** Opening Records supplied block **

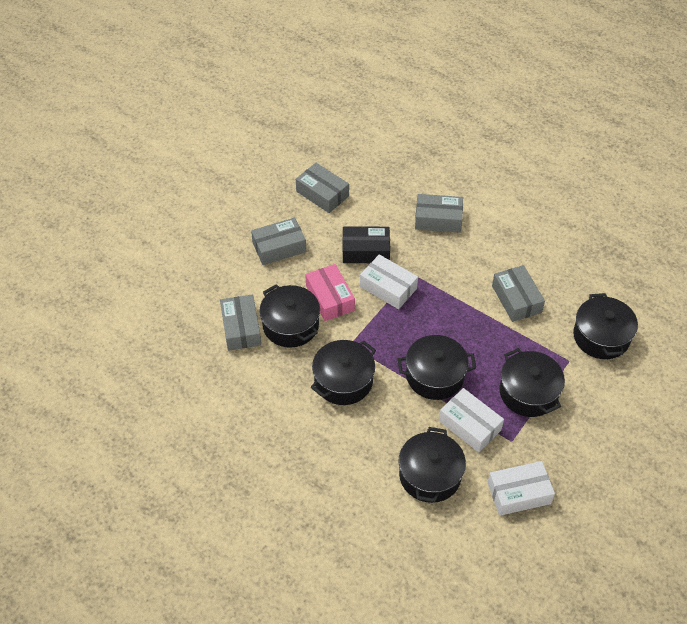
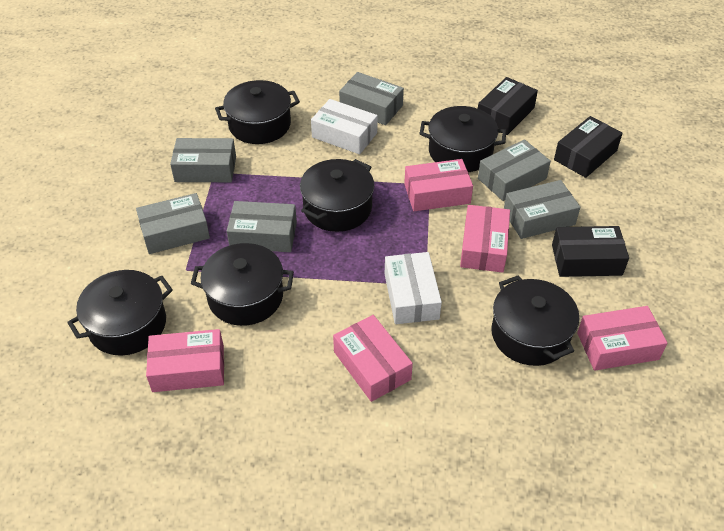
black box: 1 -> 3
grey box: 5 -> 6
pink box: 1 -> 5
white box: 3 -> 2

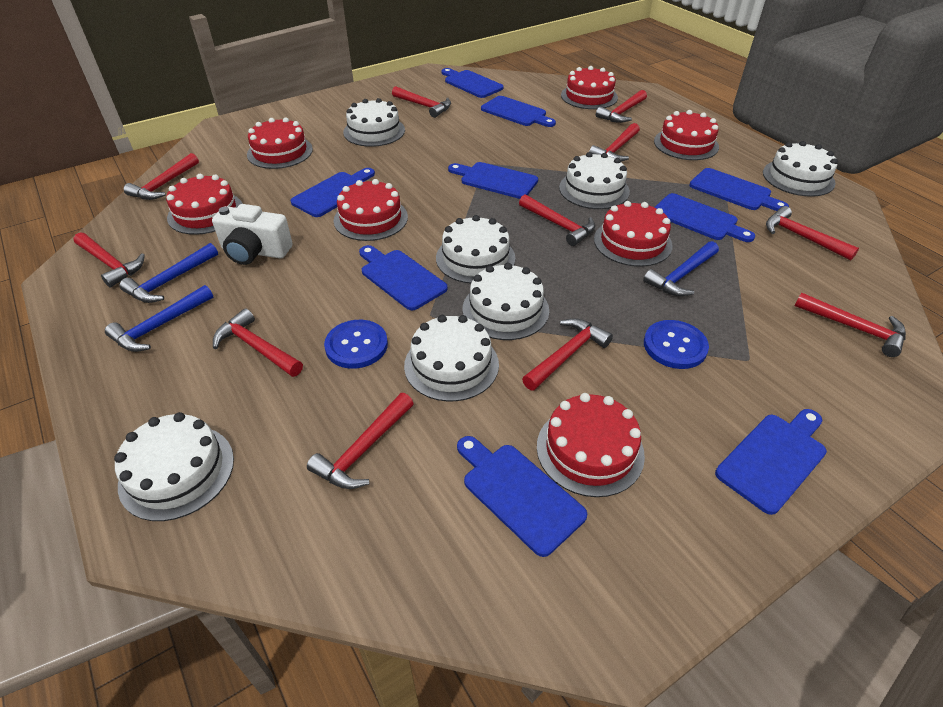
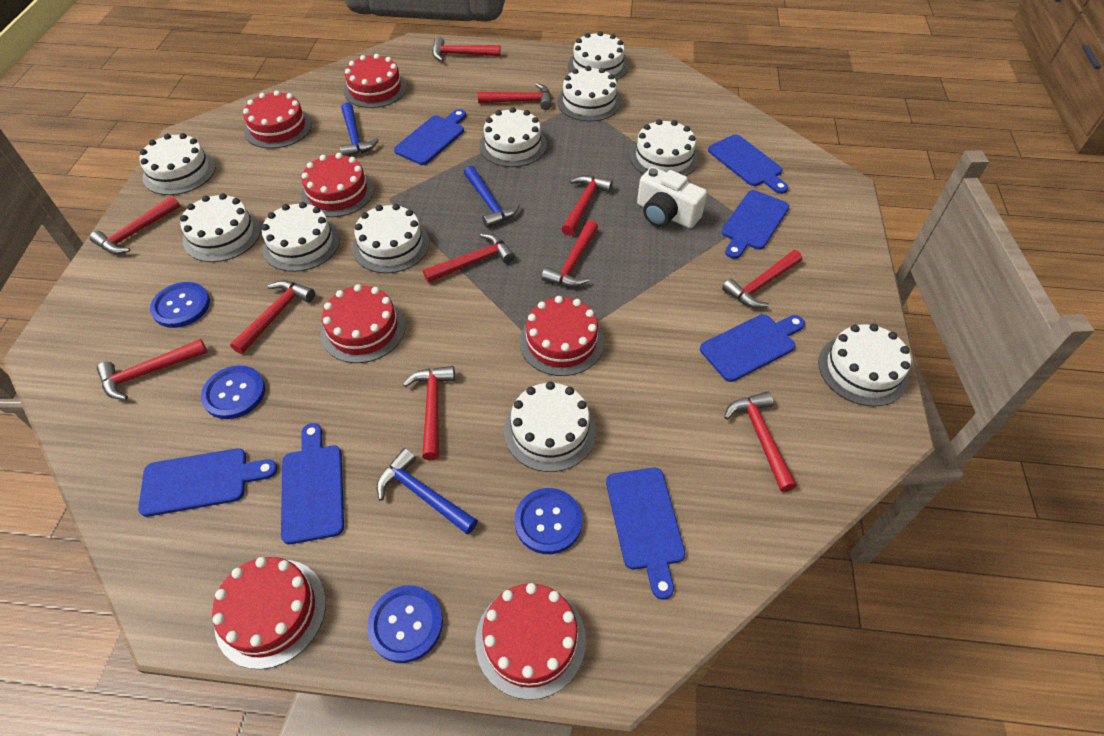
blue button: 2 -> 4
blue cutting board: 9 -> 7
white cake: 7 -> 10

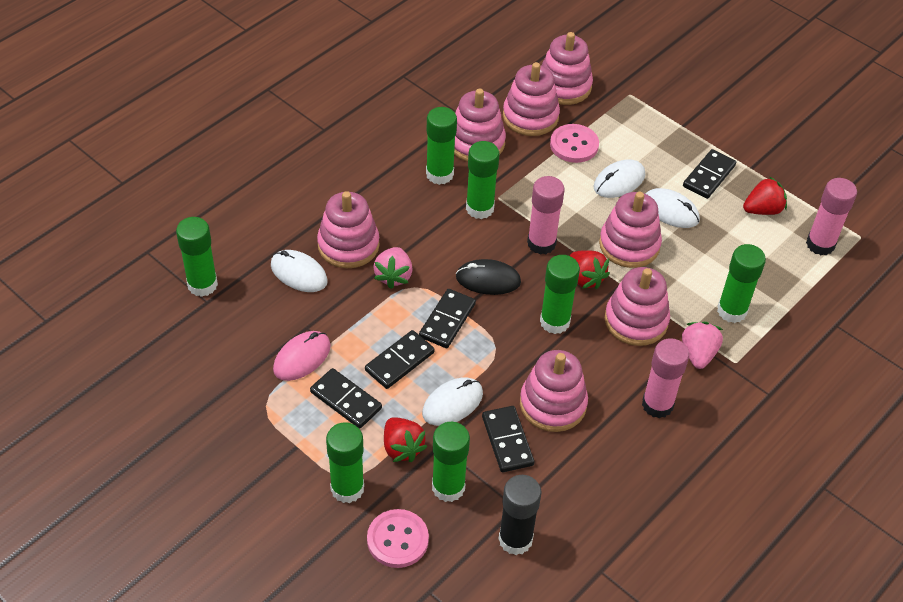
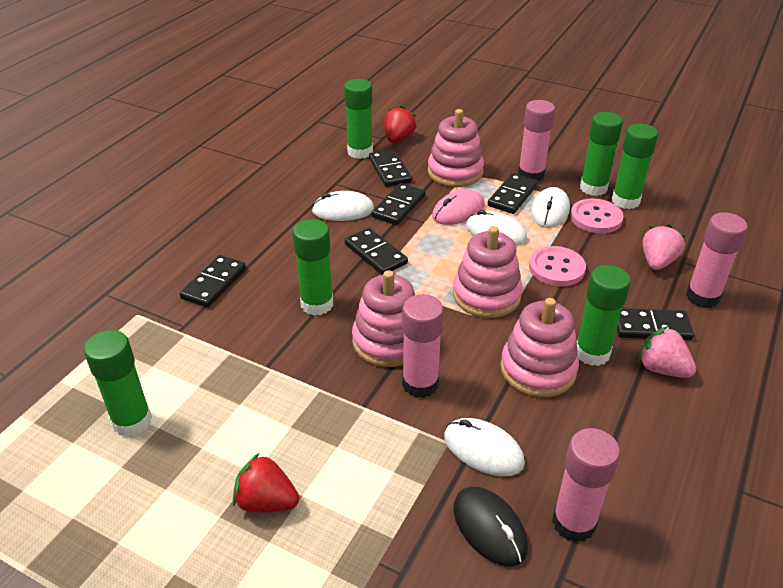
black domino: 5 -> 6
black glue stick: 1 -> 0
green glue stick: 7 -> 6
pink glue stick: 3 -> 4
pink stacking toy: 7 -> 4
red strawberry: 3 -> 2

** Closing Records supplied block **

What to work on: Every line above carrying the word "pink" needs to be shown.

Your response:
pink box: 1 -> 5
pink glue stick: 3 -> 4
pink stacking toy: 7 -> 4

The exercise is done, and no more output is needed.